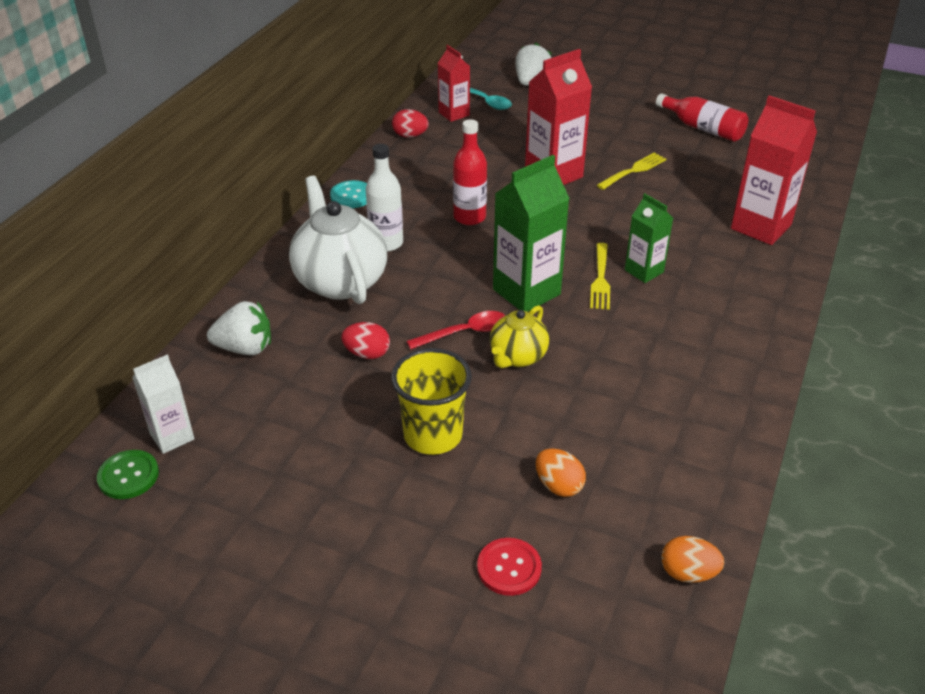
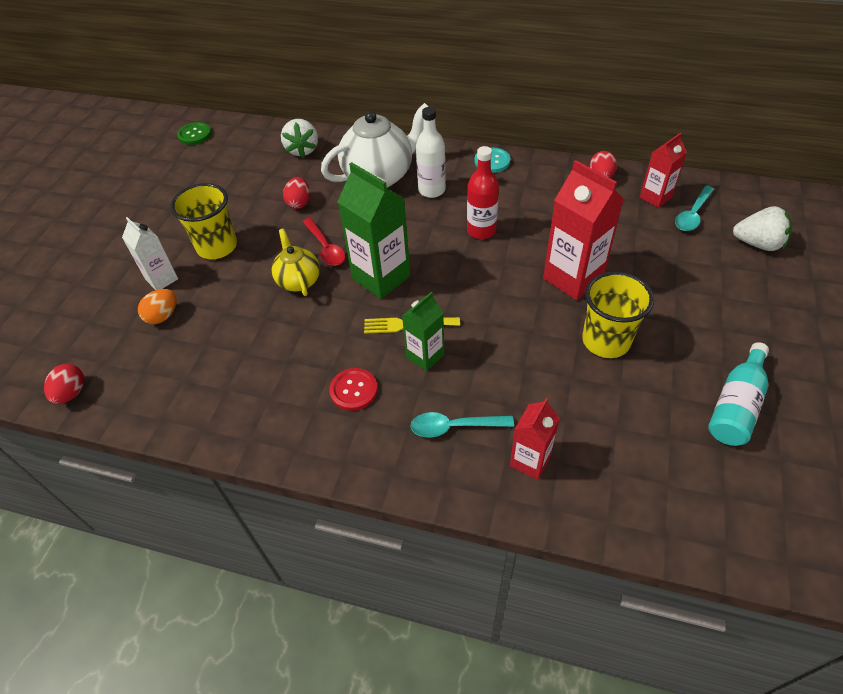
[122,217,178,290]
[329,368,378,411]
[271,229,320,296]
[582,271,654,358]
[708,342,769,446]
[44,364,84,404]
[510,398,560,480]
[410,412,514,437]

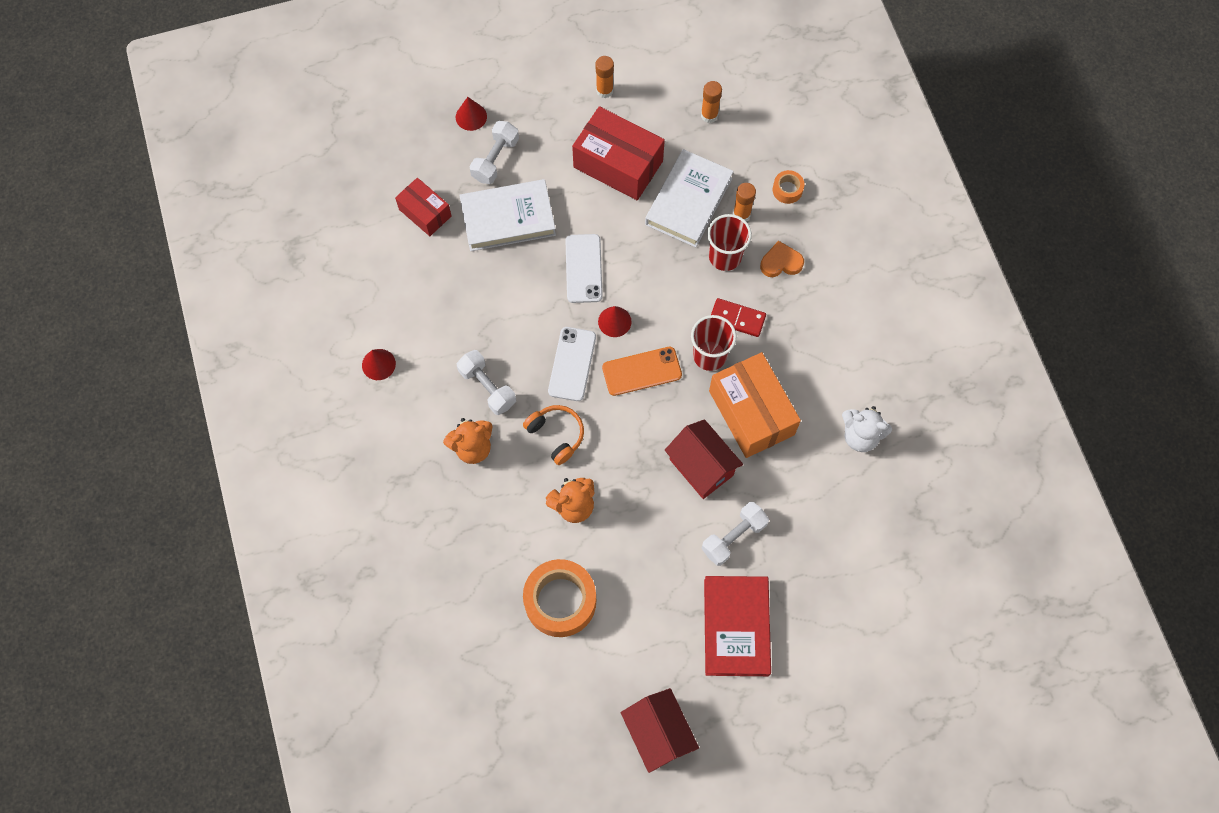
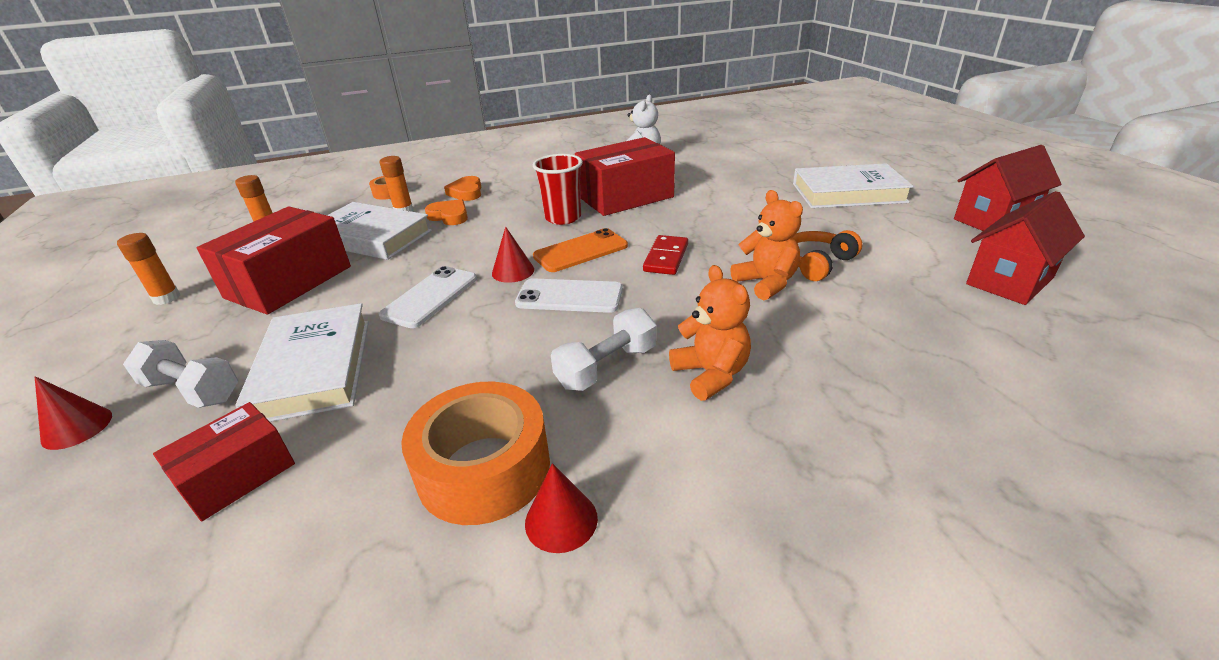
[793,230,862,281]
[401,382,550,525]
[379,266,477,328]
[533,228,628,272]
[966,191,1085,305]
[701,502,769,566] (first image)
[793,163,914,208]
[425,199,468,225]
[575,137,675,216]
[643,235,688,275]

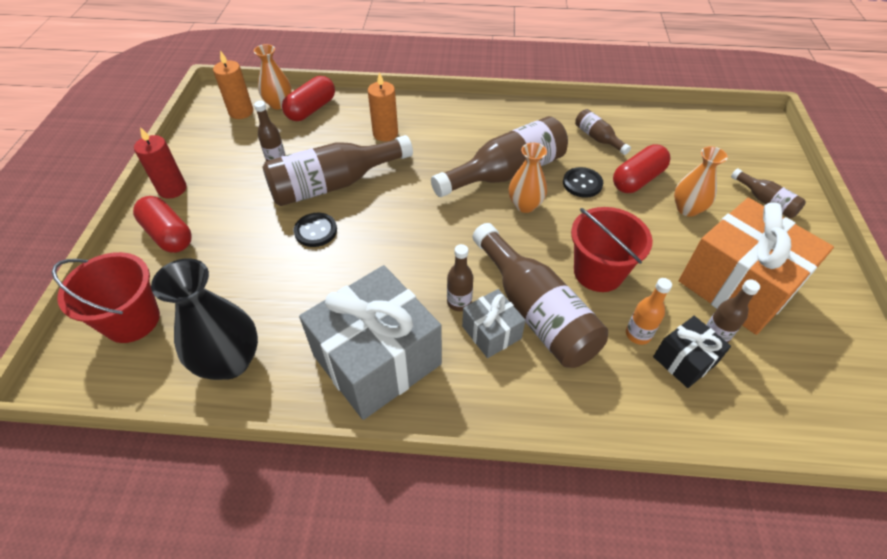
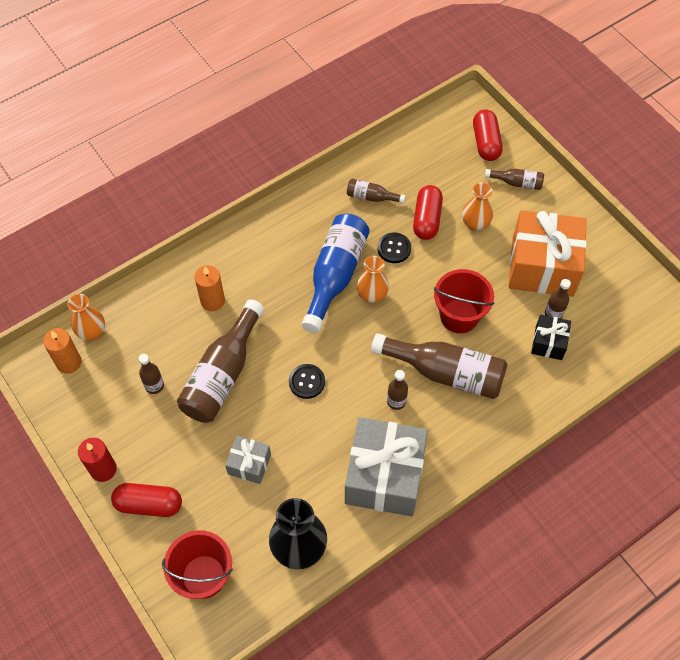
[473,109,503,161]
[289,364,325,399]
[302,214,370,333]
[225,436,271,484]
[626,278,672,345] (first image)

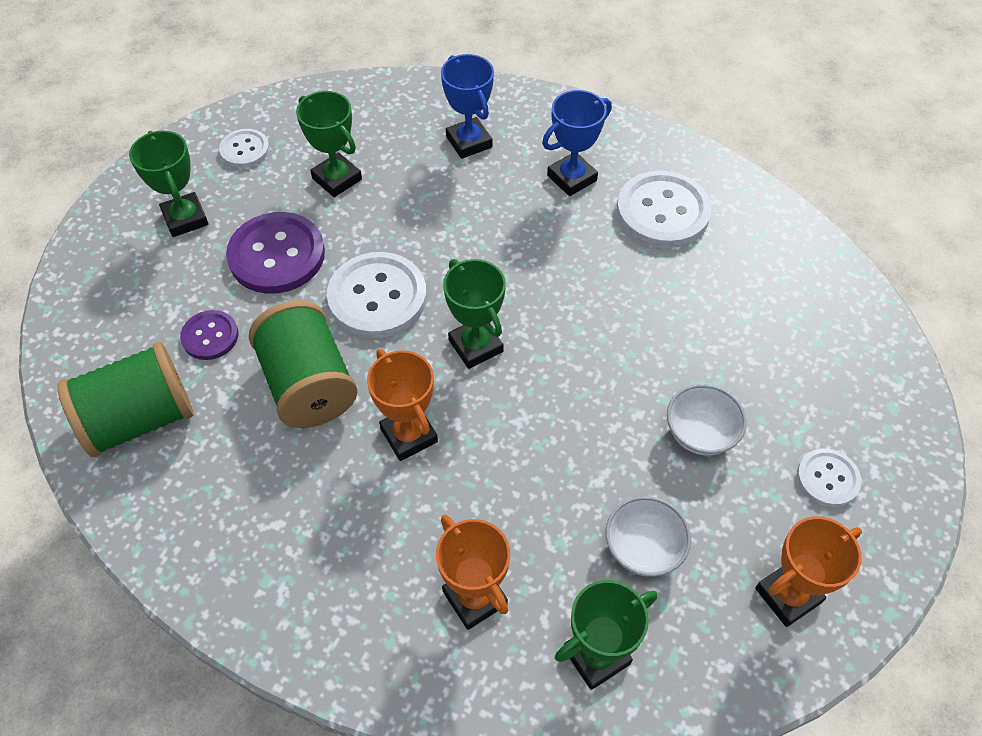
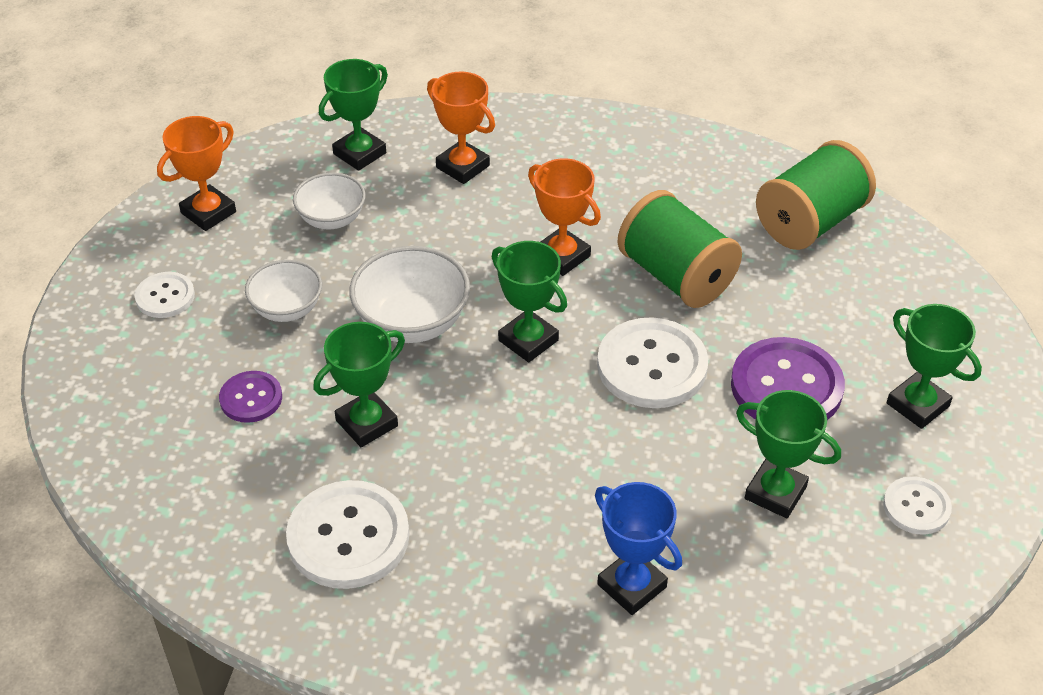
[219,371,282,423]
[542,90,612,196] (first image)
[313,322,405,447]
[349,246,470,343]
---+---
• **Instructions for the task**: Return the material word for word, images omitted.

• **Completed task**:
[122,217,178,290]
[329,368,378,411]
[271,229,320,296]
[582,271,654,358]
[708,342,769,446]
[44,364,84,404]
[510,398,560,480]
[410,412,514,437]

[793,230,862,281]
[401,382,550,525]
[379,266,477,328]
[533,228,628,272]
[966,191,1085,305]
[701,502,769,566] (first image)
[793,163,914,208]
[425,199,468,225]
[575,137,675,216]
[643,235,688,275]

[473,109,503,161]
[289,364,325,399]
[302,214,370,333]
[225,436,271,484]
[626,278,672,345] (first image)

[219,371,282,423]
[542,90,612,196] (first image)
[313,322,405,447]
[349,246,470,343]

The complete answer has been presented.